======== Material supplied ========
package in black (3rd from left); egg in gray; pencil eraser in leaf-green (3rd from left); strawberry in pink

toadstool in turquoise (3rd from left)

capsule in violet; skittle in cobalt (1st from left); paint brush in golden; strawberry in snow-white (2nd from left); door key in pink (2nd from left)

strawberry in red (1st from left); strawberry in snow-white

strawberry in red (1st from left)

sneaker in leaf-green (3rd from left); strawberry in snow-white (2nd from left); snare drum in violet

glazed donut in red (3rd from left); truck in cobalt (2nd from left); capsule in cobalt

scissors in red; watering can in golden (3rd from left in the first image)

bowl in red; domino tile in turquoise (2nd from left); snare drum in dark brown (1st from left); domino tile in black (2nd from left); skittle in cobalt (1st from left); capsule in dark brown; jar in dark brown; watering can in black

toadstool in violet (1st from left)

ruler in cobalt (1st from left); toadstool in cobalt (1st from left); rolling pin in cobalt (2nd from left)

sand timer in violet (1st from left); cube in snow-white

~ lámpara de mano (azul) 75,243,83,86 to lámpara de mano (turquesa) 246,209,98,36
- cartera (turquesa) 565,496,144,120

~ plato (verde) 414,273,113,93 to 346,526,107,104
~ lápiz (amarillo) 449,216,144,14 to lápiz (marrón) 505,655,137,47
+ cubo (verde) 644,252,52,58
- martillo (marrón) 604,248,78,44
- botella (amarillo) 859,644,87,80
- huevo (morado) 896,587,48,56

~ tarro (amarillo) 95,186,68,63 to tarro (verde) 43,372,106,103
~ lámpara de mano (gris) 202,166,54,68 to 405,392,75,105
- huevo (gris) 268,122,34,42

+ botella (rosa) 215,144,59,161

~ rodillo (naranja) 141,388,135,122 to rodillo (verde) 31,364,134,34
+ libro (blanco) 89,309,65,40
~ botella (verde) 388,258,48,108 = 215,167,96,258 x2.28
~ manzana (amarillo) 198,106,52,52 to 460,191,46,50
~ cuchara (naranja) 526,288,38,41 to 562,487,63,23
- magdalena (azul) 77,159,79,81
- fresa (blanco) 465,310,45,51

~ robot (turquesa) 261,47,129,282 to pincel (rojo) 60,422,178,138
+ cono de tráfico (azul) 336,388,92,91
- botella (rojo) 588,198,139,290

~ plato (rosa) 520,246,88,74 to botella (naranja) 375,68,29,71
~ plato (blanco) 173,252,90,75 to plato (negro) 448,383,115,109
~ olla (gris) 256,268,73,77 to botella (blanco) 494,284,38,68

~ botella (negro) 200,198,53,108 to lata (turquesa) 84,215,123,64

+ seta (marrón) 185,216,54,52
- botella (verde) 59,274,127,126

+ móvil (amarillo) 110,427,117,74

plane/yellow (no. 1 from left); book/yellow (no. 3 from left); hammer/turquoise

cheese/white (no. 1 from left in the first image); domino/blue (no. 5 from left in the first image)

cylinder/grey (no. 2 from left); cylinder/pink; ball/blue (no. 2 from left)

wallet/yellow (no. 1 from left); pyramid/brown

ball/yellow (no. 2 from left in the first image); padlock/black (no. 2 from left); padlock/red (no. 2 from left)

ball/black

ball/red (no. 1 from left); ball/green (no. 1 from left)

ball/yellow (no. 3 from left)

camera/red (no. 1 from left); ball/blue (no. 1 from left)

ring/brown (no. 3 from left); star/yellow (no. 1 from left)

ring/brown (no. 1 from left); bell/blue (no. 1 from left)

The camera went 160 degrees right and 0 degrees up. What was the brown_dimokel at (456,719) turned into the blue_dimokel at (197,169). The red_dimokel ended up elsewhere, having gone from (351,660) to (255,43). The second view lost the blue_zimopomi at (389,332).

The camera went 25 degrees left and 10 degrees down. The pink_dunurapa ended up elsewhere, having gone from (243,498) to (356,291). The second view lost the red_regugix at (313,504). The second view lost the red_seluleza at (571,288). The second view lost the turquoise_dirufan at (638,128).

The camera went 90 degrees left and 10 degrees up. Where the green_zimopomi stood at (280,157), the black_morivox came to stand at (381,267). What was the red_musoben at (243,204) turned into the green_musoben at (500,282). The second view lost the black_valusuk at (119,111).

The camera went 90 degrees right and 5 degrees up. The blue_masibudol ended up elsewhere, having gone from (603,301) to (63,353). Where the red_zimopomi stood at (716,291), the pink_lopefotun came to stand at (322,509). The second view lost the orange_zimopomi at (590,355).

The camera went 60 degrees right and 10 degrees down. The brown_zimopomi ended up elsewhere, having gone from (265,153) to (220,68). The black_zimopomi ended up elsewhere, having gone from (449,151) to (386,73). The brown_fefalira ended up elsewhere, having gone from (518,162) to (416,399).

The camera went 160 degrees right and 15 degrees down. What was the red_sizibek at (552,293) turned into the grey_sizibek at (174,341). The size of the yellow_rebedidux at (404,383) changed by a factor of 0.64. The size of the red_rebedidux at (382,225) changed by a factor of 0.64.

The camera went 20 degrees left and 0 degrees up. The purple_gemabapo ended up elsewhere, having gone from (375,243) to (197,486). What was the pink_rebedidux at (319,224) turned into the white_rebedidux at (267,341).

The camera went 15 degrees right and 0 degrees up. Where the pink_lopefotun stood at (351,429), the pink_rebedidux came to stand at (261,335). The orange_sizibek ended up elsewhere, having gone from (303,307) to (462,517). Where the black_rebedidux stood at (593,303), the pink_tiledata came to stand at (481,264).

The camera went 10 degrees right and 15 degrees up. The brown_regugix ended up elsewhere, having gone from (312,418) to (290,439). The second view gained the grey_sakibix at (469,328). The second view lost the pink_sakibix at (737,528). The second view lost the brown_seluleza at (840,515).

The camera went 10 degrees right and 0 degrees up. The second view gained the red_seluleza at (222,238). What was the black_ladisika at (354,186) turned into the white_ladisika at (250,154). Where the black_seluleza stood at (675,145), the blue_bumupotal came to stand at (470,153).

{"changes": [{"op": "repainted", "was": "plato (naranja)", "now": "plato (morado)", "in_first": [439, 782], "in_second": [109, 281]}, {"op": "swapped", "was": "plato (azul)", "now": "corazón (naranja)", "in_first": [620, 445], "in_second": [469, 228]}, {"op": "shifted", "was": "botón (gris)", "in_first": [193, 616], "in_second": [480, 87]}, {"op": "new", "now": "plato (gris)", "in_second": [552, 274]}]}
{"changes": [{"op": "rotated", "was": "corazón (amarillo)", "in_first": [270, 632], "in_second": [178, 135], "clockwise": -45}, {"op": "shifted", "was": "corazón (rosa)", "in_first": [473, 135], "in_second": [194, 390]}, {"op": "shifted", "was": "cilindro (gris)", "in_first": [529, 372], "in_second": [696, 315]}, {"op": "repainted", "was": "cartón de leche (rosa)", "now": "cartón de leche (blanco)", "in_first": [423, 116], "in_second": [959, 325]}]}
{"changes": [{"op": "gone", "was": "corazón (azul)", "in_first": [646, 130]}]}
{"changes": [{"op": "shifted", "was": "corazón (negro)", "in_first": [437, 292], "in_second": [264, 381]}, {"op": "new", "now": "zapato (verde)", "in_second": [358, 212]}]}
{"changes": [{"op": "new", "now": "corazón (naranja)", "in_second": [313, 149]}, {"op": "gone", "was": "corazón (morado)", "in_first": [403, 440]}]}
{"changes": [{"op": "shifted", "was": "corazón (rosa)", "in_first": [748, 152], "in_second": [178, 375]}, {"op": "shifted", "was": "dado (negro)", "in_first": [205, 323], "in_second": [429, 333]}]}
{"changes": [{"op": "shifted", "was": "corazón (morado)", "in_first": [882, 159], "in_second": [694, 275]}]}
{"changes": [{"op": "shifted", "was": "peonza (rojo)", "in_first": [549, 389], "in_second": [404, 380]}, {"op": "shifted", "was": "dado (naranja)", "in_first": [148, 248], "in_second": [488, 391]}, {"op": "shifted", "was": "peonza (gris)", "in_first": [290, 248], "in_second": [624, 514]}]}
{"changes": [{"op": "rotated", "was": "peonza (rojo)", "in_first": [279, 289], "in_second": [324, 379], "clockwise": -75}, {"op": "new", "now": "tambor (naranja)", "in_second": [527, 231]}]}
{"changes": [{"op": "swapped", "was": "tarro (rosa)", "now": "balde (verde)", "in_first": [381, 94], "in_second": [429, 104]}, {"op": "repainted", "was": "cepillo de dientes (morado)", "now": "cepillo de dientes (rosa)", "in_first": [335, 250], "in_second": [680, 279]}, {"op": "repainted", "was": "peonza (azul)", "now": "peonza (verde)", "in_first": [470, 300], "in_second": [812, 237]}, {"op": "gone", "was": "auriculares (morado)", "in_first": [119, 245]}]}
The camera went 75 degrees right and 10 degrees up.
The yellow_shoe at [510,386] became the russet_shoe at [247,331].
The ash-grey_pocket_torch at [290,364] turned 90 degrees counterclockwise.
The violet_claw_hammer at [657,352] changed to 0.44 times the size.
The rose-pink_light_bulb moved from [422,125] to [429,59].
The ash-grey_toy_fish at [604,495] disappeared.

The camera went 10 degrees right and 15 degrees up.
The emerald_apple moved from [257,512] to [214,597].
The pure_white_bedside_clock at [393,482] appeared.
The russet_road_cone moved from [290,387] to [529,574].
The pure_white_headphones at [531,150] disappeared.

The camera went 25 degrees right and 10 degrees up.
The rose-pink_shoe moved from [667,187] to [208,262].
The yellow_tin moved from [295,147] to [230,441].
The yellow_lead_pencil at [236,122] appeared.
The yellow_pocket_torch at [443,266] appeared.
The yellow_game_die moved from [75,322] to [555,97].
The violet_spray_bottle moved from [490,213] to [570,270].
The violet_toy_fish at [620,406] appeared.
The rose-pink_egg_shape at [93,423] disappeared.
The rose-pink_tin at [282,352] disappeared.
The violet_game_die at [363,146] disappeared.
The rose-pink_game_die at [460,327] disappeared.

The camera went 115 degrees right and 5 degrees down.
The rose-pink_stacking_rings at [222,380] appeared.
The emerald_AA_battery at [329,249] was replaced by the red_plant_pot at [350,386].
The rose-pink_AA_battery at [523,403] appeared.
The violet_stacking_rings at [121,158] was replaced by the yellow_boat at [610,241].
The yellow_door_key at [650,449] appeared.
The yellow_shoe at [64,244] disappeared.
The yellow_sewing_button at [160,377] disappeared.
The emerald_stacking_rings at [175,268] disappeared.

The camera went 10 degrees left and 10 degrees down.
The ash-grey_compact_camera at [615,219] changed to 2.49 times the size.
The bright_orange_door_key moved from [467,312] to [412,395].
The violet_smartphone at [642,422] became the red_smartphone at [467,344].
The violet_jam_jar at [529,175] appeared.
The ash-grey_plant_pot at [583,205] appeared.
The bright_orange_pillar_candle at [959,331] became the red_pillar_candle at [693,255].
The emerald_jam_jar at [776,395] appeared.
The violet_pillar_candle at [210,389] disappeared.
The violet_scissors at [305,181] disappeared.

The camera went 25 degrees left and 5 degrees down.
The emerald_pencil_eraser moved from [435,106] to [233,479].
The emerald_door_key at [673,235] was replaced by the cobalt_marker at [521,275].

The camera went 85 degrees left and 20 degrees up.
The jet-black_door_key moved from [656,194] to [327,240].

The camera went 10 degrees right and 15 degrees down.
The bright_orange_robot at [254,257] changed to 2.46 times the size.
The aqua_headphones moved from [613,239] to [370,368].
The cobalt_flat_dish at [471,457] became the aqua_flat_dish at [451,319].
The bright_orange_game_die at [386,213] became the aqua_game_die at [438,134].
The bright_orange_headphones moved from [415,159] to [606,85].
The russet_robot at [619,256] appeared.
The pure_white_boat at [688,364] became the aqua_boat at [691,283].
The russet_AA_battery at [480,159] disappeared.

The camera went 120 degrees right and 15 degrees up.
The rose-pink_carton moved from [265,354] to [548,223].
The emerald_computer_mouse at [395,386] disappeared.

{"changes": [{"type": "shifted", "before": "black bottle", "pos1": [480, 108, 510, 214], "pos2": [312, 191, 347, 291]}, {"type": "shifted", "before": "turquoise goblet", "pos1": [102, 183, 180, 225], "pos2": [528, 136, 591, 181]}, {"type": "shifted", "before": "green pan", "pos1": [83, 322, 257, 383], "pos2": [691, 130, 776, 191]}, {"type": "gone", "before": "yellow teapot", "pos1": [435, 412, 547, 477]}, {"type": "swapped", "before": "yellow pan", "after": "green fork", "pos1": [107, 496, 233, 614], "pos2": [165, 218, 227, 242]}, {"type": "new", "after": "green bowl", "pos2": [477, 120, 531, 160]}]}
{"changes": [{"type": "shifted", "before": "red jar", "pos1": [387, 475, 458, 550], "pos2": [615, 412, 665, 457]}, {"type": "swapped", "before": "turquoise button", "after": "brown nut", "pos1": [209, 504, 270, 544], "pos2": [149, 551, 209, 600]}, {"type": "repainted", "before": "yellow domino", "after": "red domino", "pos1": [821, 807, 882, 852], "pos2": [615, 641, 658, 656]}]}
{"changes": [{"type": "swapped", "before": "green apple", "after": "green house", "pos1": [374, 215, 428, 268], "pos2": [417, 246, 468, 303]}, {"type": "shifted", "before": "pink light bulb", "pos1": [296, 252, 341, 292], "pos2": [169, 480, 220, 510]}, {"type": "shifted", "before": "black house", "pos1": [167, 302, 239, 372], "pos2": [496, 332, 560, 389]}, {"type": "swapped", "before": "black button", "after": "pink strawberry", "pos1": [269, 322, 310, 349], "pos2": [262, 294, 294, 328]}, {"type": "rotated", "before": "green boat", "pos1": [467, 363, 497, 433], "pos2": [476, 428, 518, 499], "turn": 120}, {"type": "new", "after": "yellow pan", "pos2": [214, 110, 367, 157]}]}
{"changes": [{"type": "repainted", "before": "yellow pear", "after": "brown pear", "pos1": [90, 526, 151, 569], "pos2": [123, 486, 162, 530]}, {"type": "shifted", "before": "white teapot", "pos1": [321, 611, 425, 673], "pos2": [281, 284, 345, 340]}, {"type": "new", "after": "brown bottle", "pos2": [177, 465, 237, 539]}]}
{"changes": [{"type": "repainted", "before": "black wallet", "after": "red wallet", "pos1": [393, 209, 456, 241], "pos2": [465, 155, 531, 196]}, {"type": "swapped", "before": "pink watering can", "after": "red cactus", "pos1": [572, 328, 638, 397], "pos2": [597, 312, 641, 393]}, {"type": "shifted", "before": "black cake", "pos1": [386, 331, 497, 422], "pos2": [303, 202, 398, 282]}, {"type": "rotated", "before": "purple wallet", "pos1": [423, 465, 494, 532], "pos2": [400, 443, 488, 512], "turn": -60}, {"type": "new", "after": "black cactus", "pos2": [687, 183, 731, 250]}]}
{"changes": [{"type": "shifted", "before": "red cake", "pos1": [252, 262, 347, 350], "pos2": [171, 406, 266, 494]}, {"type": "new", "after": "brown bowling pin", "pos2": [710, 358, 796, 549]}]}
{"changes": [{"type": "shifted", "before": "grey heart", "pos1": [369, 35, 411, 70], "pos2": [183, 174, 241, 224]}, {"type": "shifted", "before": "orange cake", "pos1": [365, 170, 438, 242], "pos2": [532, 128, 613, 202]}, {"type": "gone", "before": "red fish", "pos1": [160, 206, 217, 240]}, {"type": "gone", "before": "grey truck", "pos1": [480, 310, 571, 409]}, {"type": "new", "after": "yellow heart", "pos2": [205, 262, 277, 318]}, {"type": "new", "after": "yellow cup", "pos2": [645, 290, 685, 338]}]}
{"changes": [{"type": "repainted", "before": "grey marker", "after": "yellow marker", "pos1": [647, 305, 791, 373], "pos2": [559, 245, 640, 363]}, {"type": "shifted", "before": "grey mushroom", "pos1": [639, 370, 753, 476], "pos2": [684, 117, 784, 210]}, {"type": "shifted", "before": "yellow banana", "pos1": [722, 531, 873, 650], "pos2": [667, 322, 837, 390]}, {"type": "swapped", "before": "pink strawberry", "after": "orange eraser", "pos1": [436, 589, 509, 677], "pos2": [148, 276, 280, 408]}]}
========
▶ [What you will do]: Set down, exactly as they appear above, all lines from the one that has "The yellow_shoe at [510,386]" down to the one that has "The rose-pink_light_bulb moved", including those two and no others.

▶ [Your solution]:
The yellow_shoe at [510,386] became the russet_shoe at [247,331].
The ash-grey_pocket_torch at [290,364] turned 90 degrees counterclockwise.
The violet_claw_hammer at [657,352] changed to 0.44 times the size.
The rose-pink_light_bulb moved from [422,125] to [429,59].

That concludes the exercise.